Task brief
Using the data below, work out how many lines contain the word "violet", then state that number without comment.

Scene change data
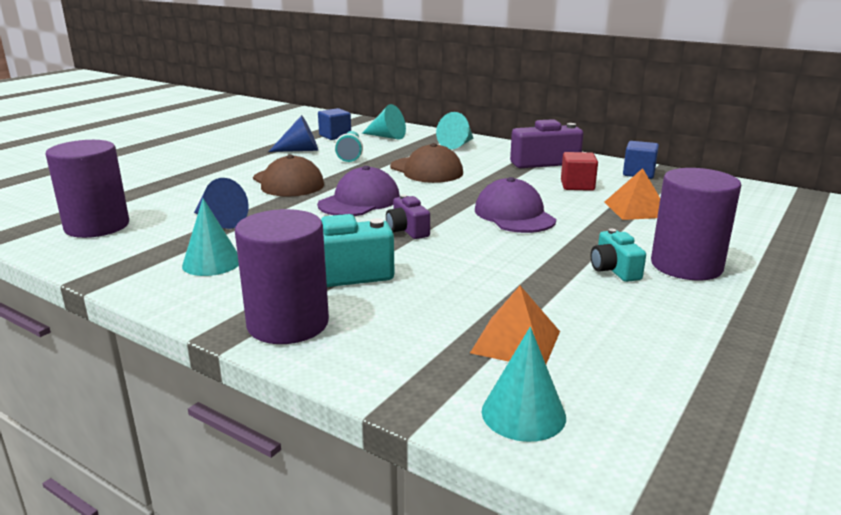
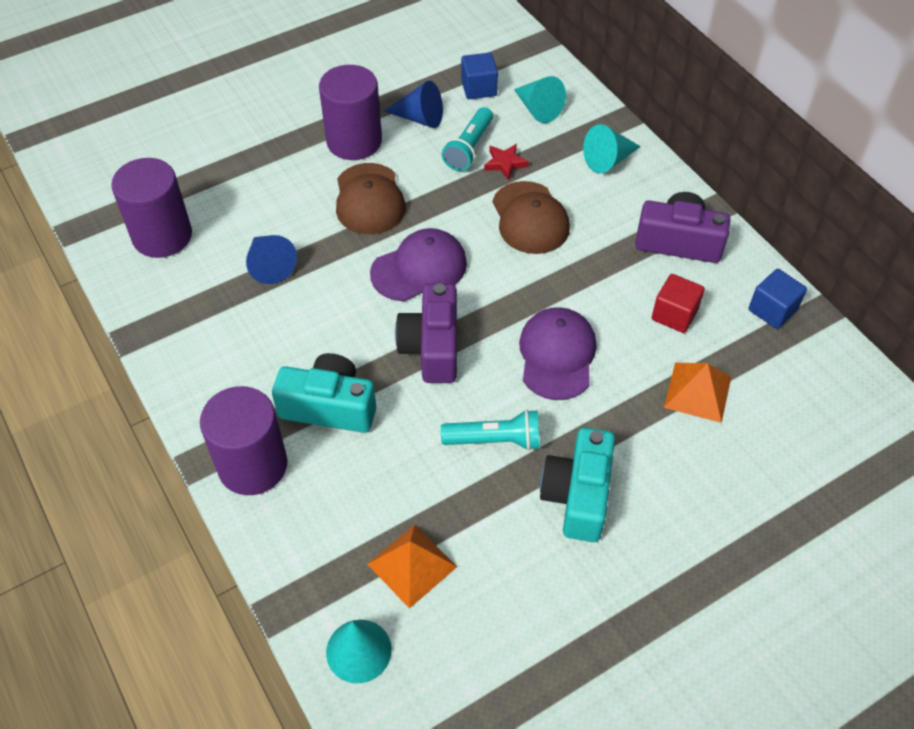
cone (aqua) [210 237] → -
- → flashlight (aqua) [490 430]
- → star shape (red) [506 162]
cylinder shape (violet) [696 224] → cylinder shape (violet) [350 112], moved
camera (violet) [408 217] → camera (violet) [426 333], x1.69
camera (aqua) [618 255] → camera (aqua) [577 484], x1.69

Answer section
2